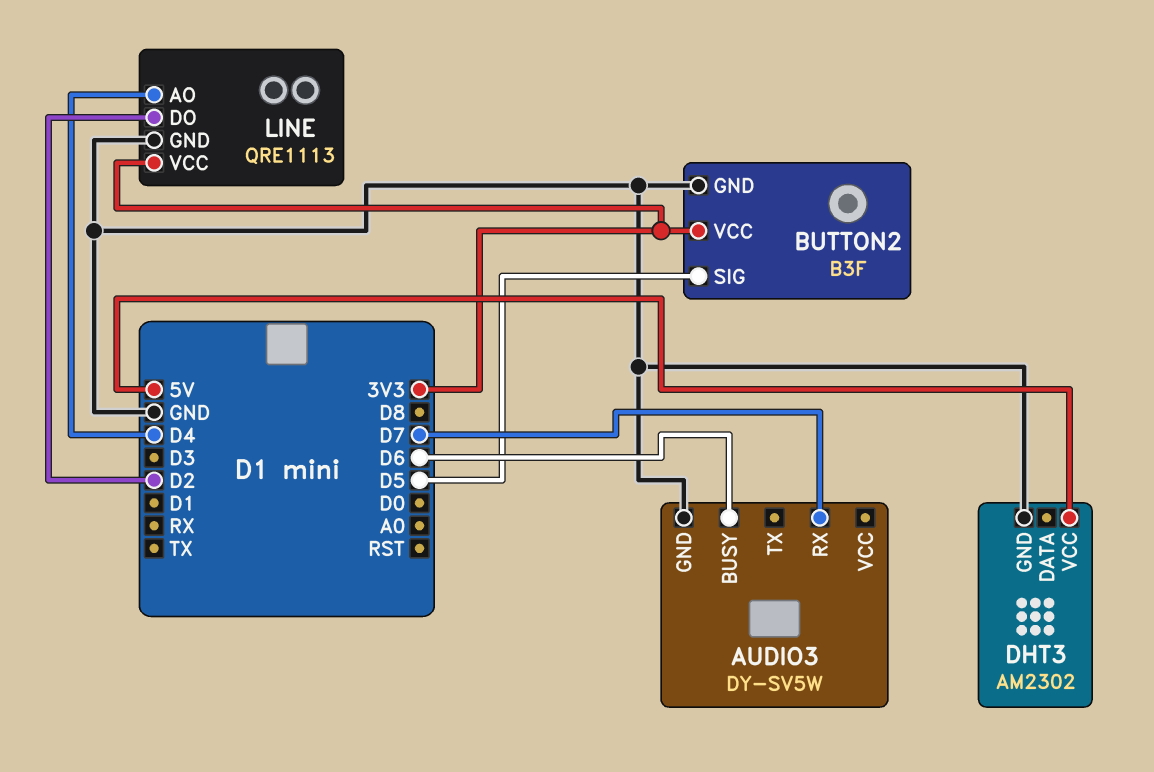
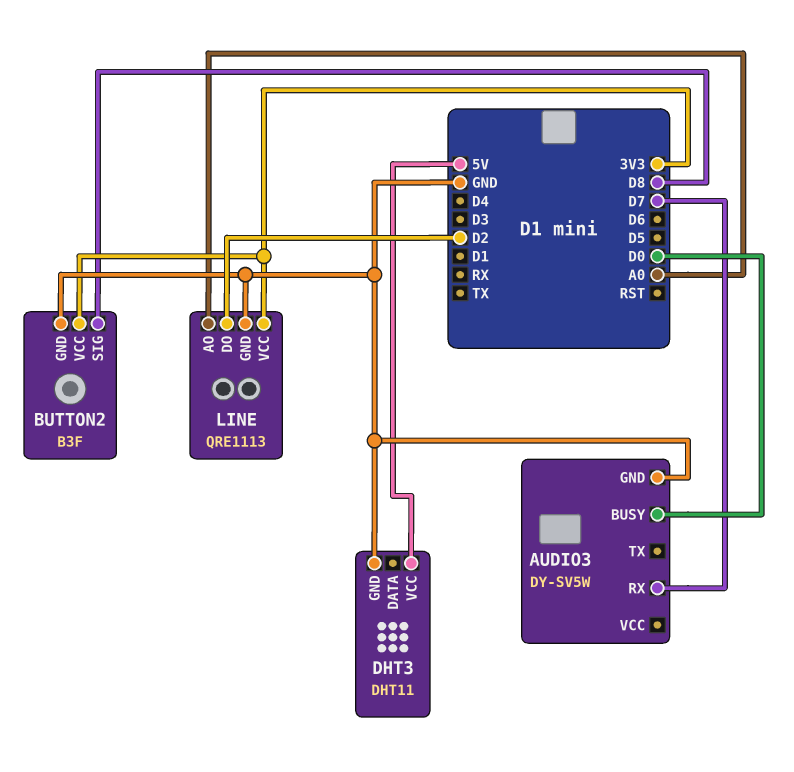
AUDIO3 pin BUSY: D6 -> D0
BUTTON2 pin SIG: D5 -> D8
DHT3: AM2302 -> DHT11
LINE pin AO: D4 -> A0

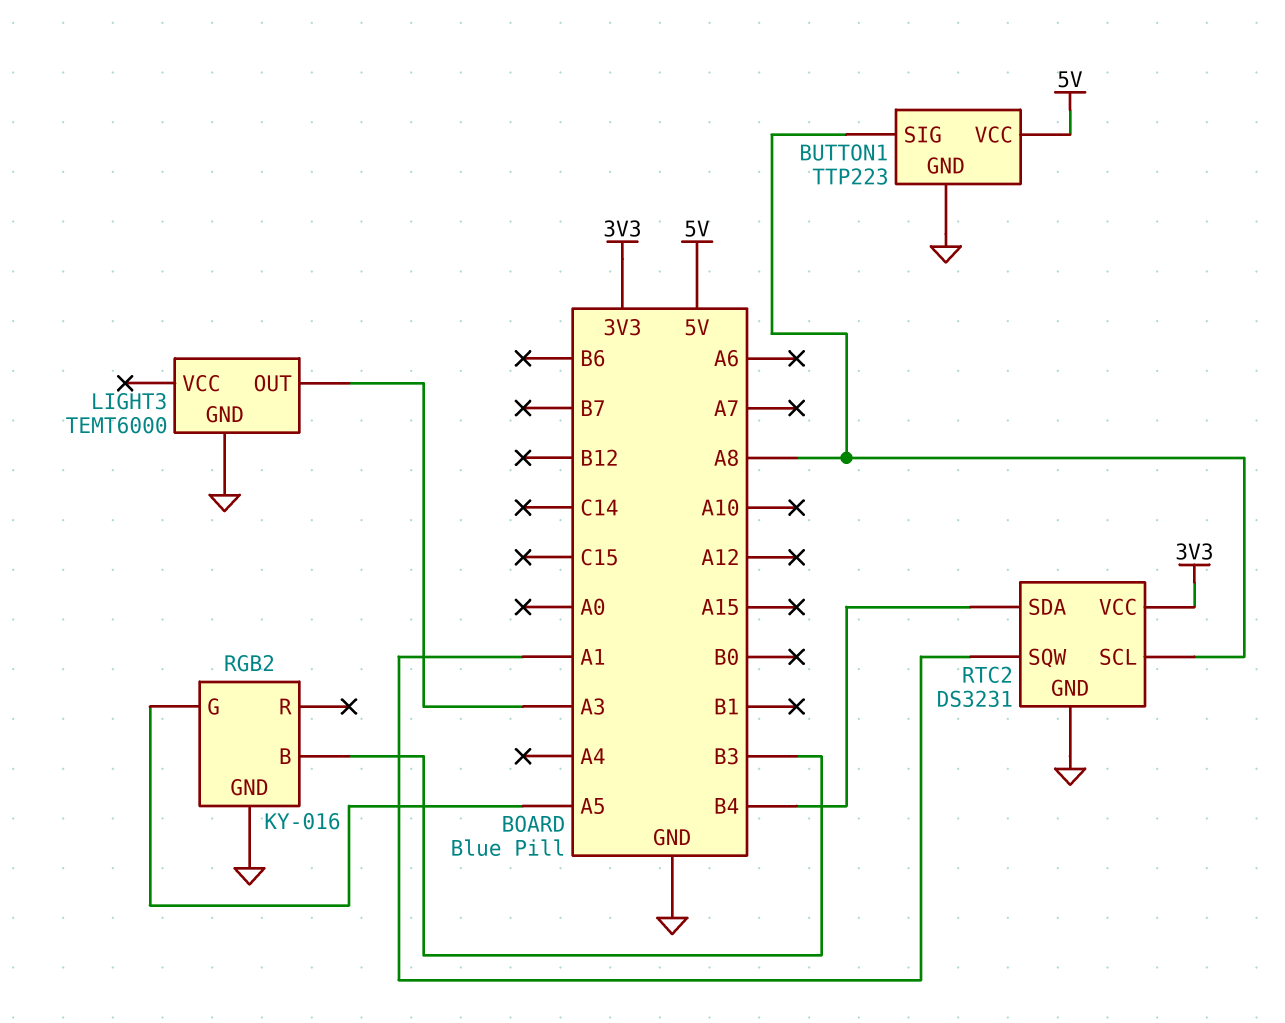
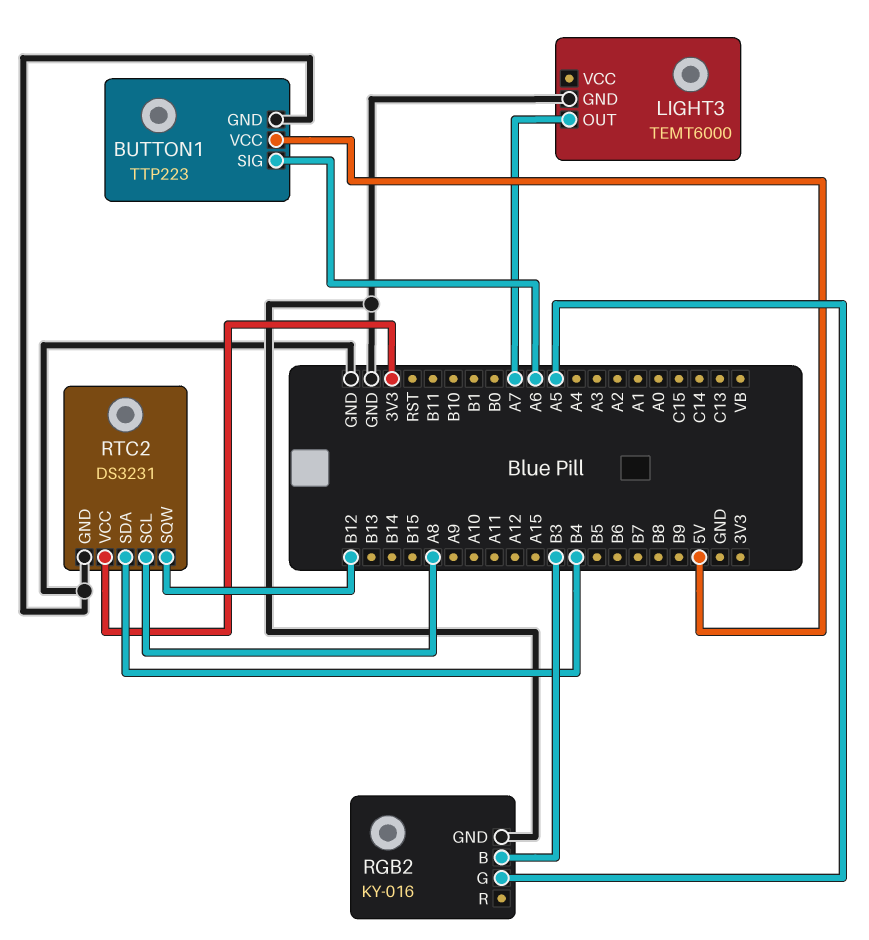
BUTTON1 pin SIG: A8 -> A6
LIGHT3 pin OUT: A3 -> A7
RTC2 pin SQW: A1 -> B12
####################
Output, exactly and with no pictures, every line from the one that contains "LINE pin AO: D4 -> A0" through the final line of the entries.

▶ _Exercise answer_
LINE pin AO: D4 -> A0

BUTTON1 pin SIG: A8 -> A6
LIGHT3 pin OUT: A3 -> A7
RTC2 pin SQW: A1 -> B12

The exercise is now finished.